▶ **Try it**
Find "purple soap dispenser" and "none -> purple wallet [719,305,777,347]" in the records below. Copy the lines holding them and every line between, exactly, and no others.

☆ ☆ ☆ ☆

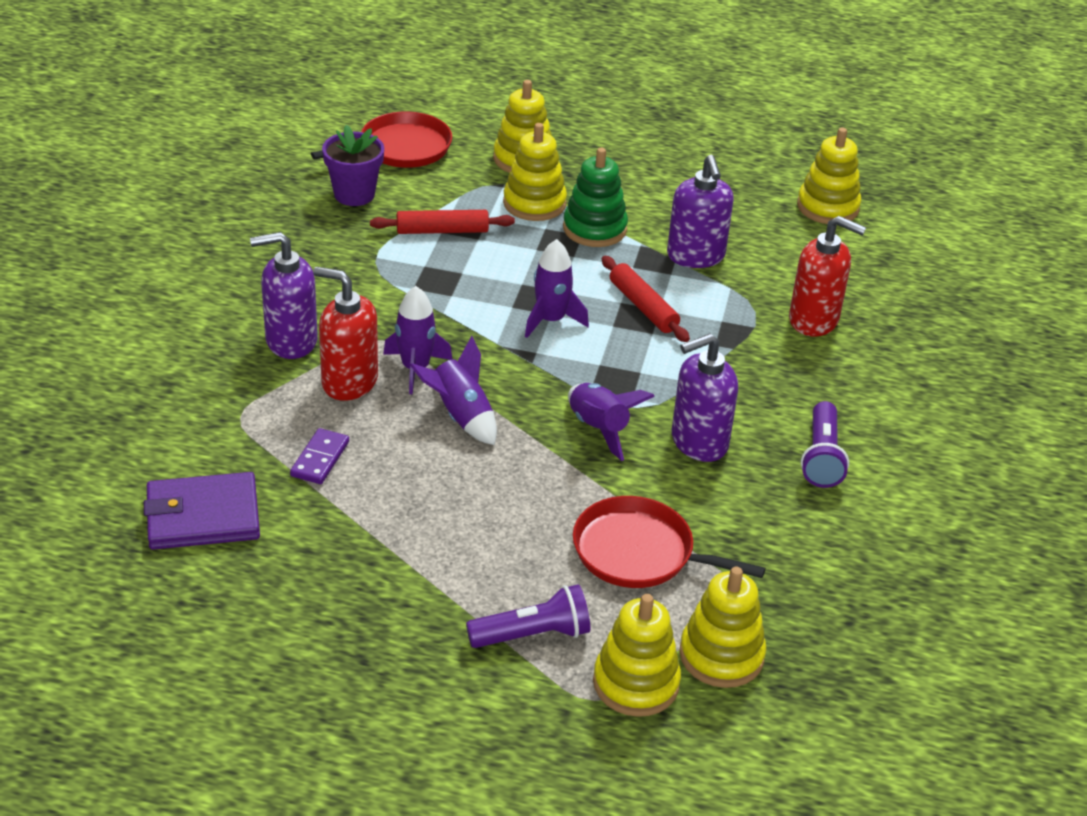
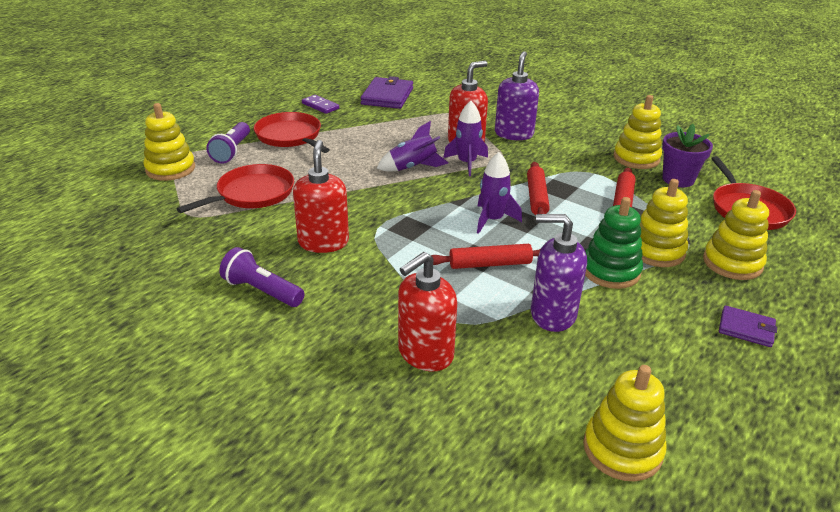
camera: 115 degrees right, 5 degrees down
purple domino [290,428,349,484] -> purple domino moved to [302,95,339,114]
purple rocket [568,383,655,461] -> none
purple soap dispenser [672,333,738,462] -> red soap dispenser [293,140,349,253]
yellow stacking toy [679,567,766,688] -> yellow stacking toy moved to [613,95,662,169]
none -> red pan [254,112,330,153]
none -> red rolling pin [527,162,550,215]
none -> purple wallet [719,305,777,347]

☆ ☆ ☆ ☆

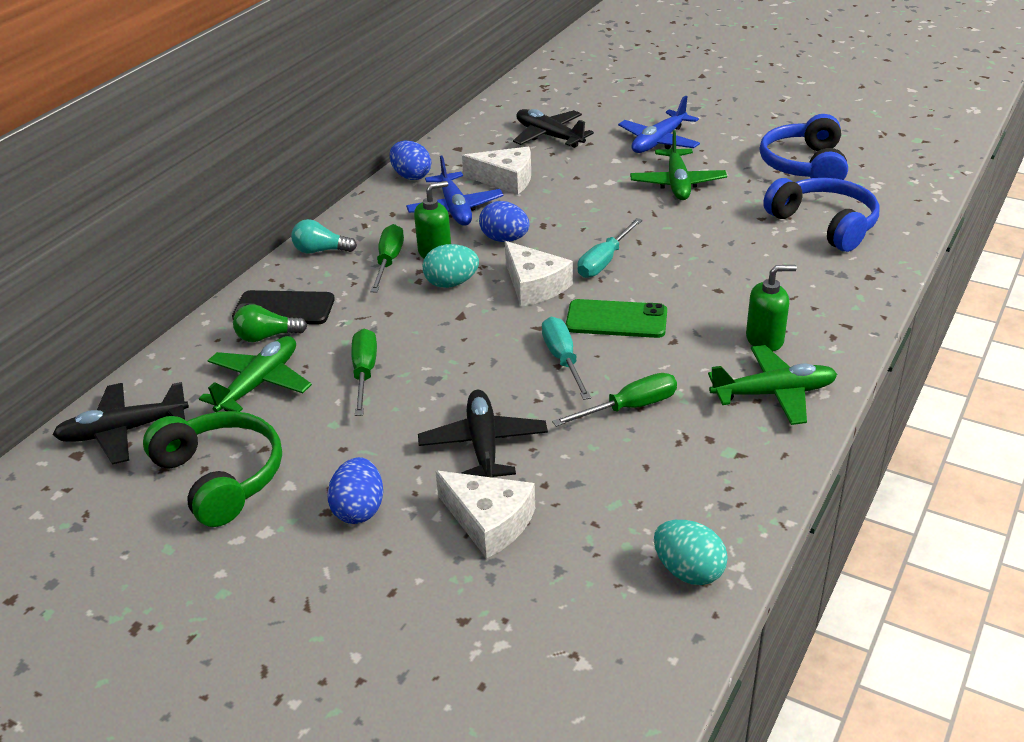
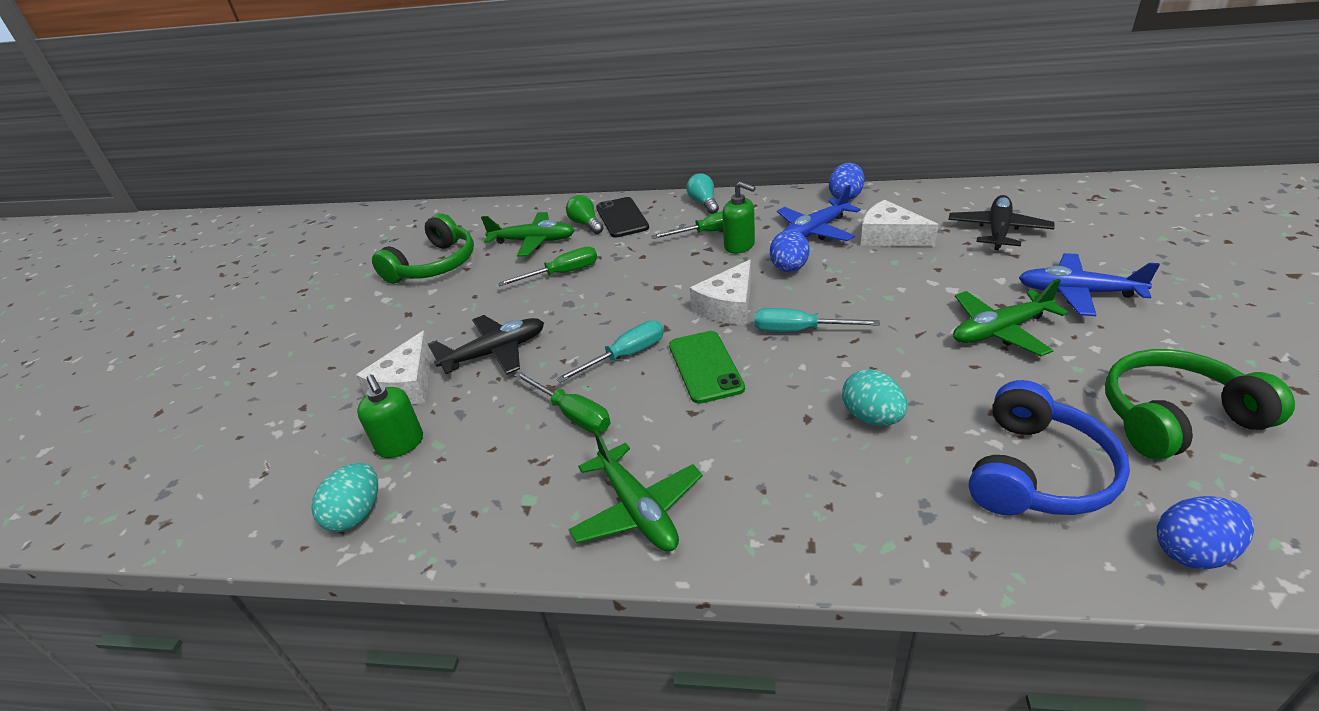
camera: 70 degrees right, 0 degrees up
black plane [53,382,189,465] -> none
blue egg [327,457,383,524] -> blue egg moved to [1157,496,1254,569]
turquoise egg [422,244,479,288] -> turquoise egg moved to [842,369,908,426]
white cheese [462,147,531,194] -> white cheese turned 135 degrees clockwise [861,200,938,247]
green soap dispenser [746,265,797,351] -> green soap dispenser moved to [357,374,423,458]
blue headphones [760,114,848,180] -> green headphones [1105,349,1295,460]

☆ ☆ ☆ ☆

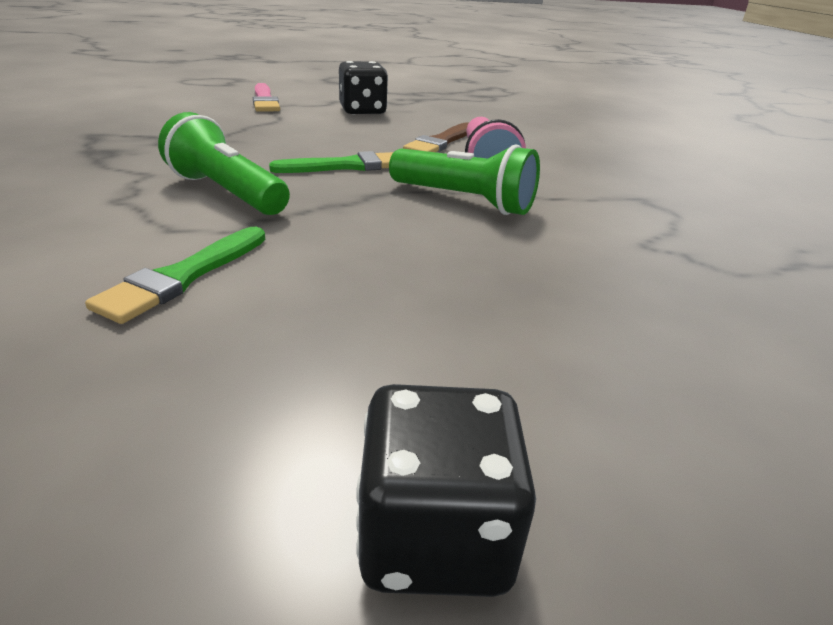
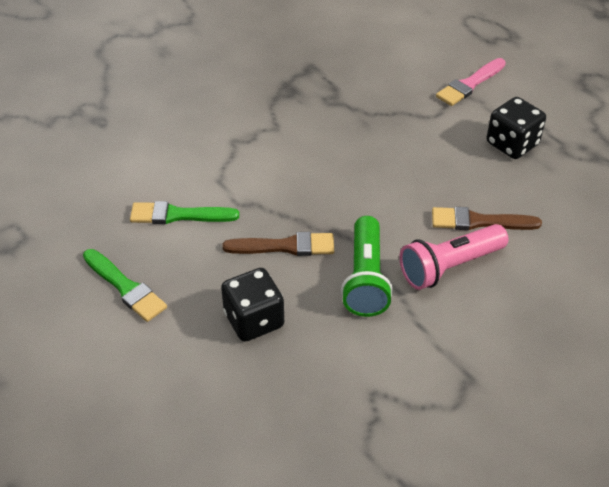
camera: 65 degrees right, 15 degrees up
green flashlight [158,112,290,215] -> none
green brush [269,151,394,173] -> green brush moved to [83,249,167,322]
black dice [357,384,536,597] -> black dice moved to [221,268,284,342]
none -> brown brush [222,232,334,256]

☆ ☆ ☆ ☆

▶ **Response to this exercise**
purple soap dispenser [672,333,738,462] -> red soap dispenser [293,140,349,253]
yellow stacking toy [679,567,766,688] -> yellow stacking toy moved to [613,95,662,169]
none -> red pan [254,112,330,153]
none -> red rolling pin [527,162,550,215]
none -> purple wallet [719,305,777,347]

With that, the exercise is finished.